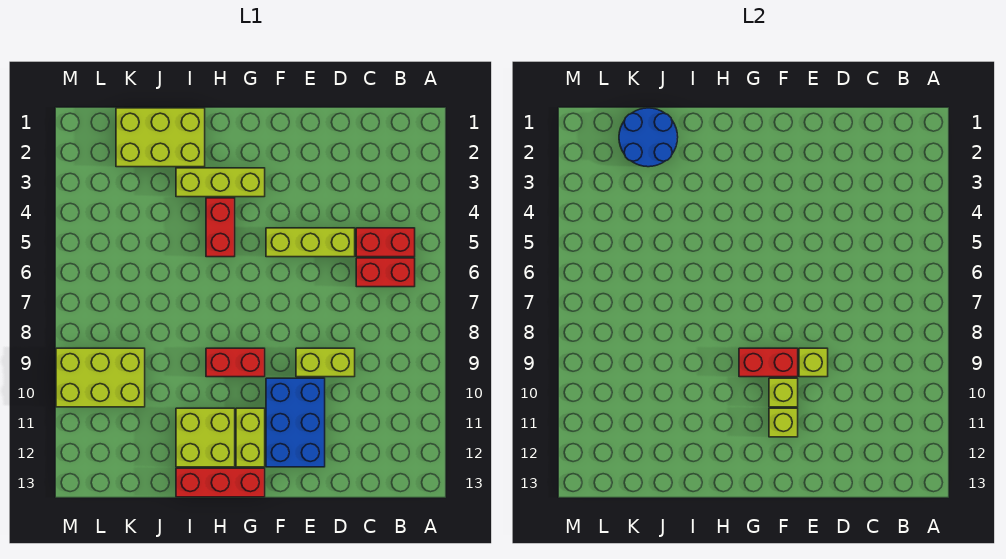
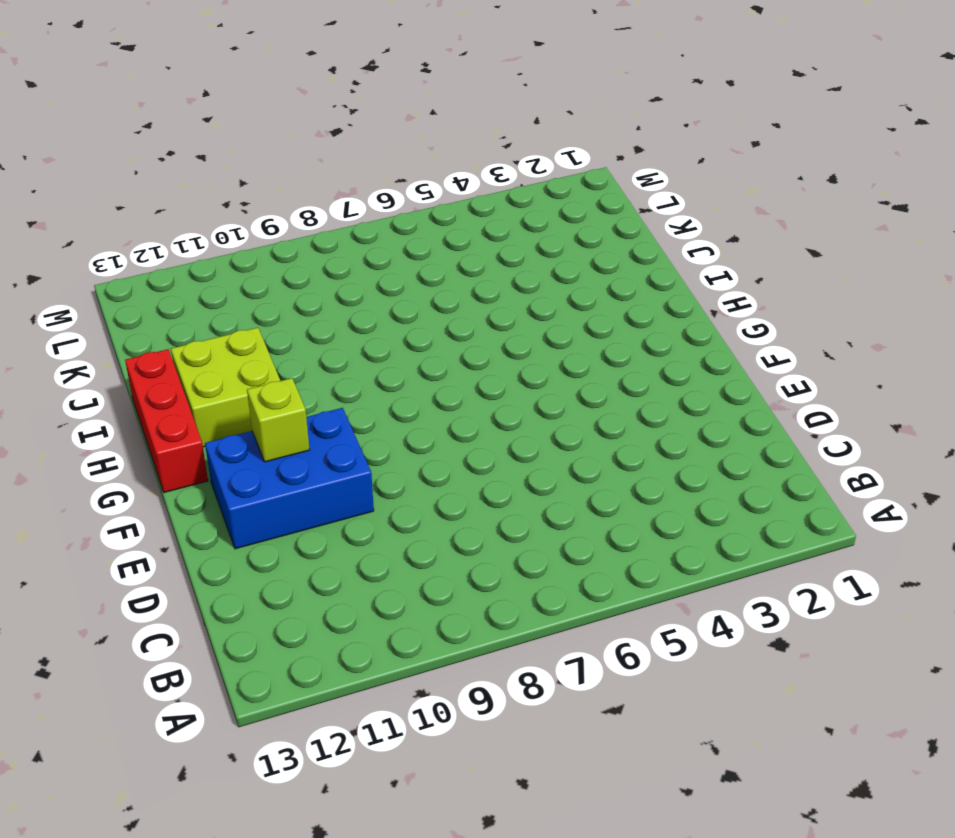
none -> red brick B5:C5 level 1
none -> red brick B6:C6 level 1
none -> lime brick D5:F5 level 1

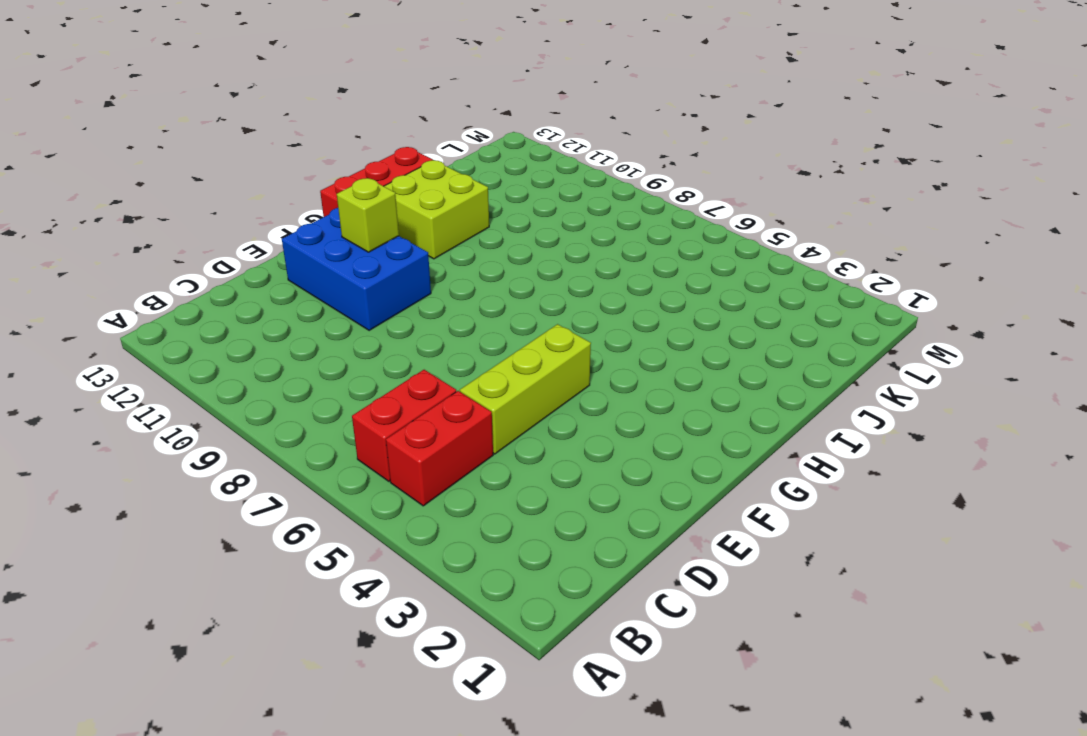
none -> lime brick D9:E9 level 1
none -> lime brick G3:I3 level 1
none -> red brick G9:H9 level 1

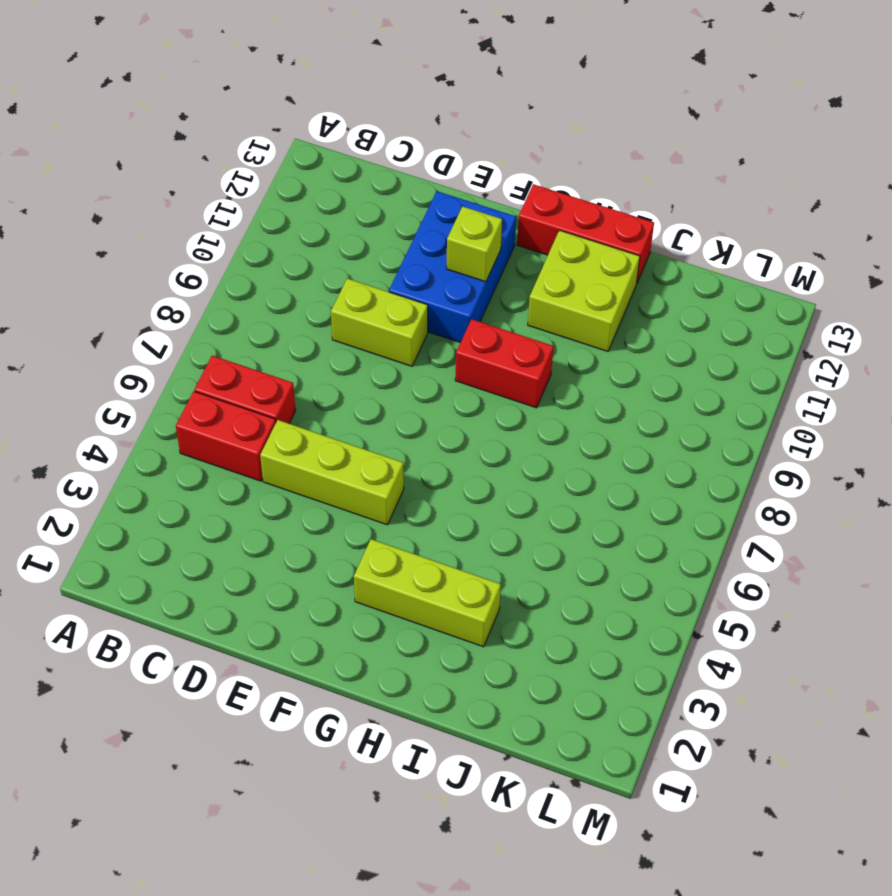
none -> lime brick G11:G12 level 1
none -> red brick H4:H5 level 1
none -> lime brick I1:K2 level 1

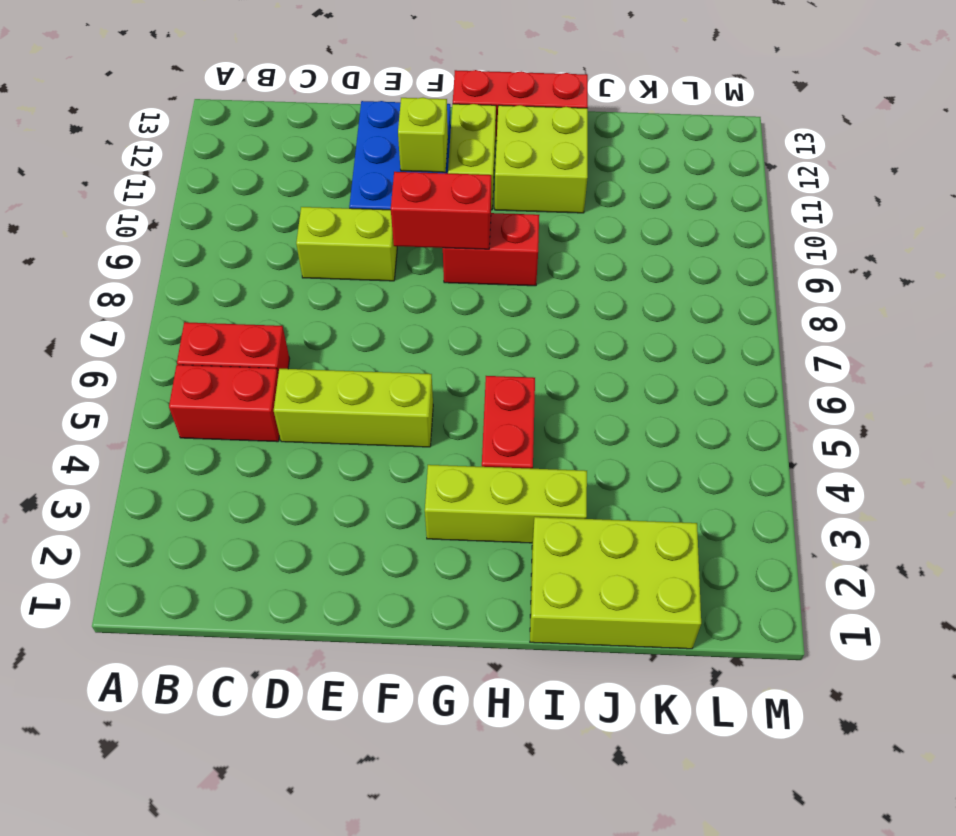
none -> lime brick K9:M10 level 1
none -> lime brick E9 level 2
none -> lime brick F10 level 2

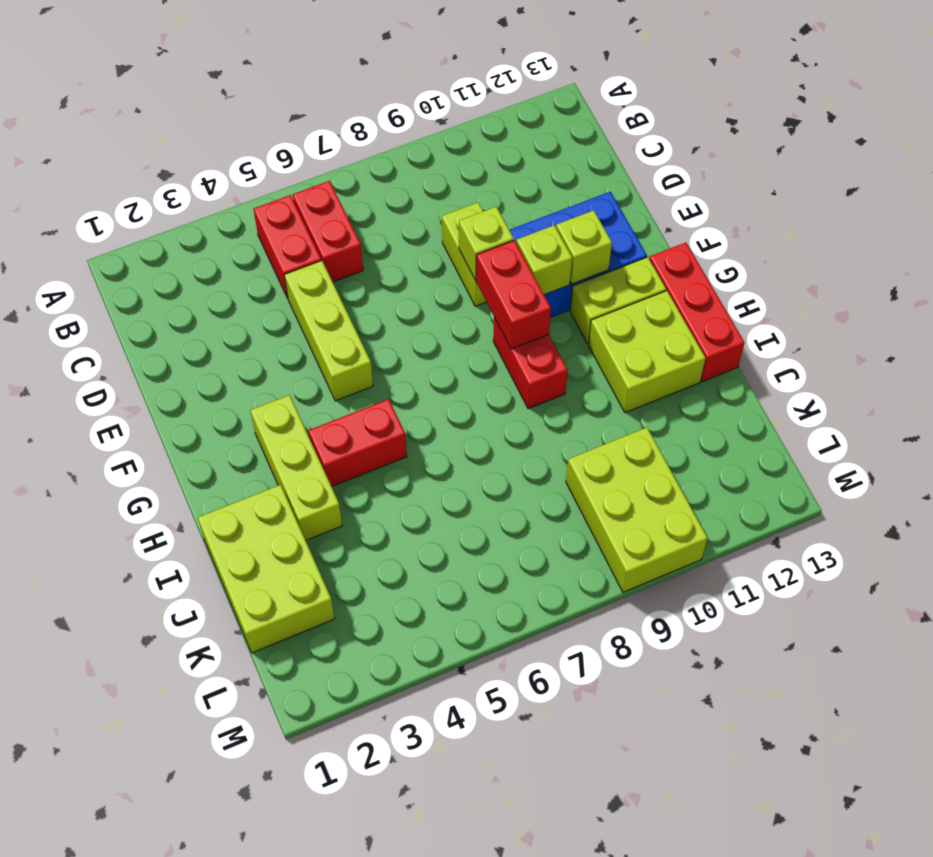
none -> blue round brick J1:K2 level 2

■ THE PROBLEM: Give the material again exactly as it is, but keep the pictures out.

■ YOUR SOLUTION:
none -> red brick B5:C5 level 1
none -> red brick B6:C6 level 1
none -> lime brick D5:F5 level 1

none -> lime brick D9:E9 level 1
none -> lime brick G3:I3 level 1
none -> red brick G9:H9 level 1

none -> lime brick G11:G12 level 1
none -> red brick H4:H5 level 1
none -> lime brick I1:K2 level 1

none -> lime brick K9:M10 level 1
none -> lime brick E9 level 2
none -> lime brick F10 level 2

none -> blue round brick J1:K2 level 2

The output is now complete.